• _Assignment_
Nothing but an exact copy is wanted: the line with "[272, 286, 312, 329]" and each line after it in the data below, last line included.

• _Data for review_
--

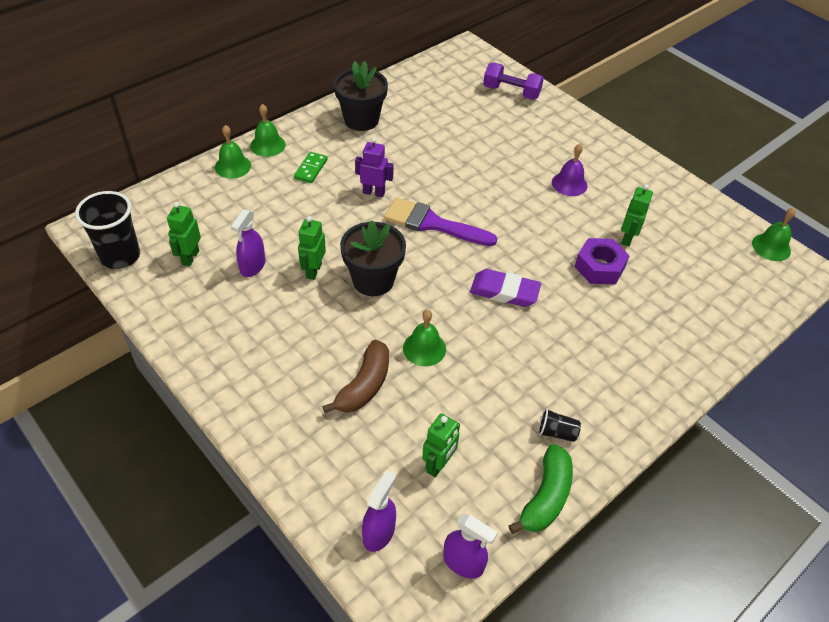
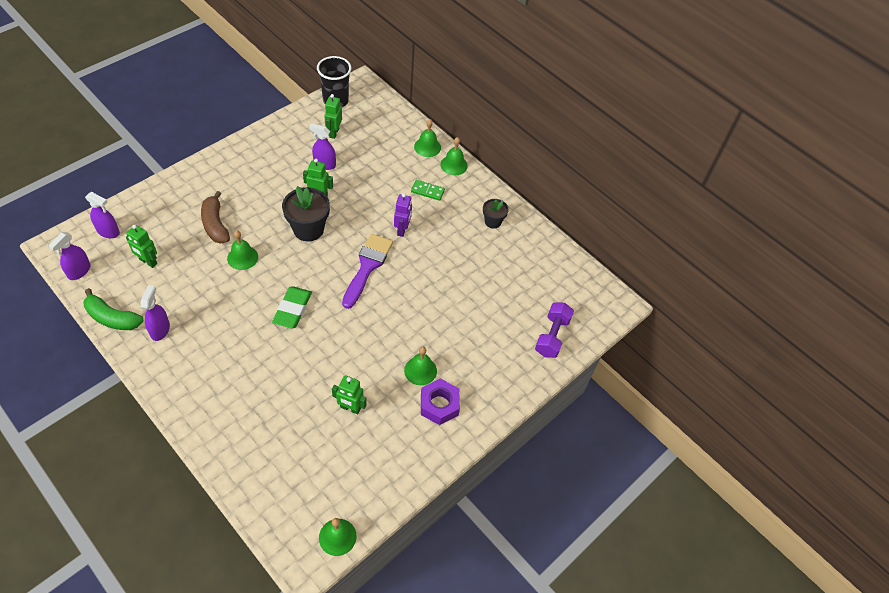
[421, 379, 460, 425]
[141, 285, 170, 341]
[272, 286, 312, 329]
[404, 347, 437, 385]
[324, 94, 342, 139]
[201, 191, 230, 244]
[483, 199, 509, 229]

--

• _Result_
[272, 286, 312, 329]
[404, 347, 437, 385]
[324, 94, 342, 139]
[201, 191, 230, 244]
[483, 199, 509, 229]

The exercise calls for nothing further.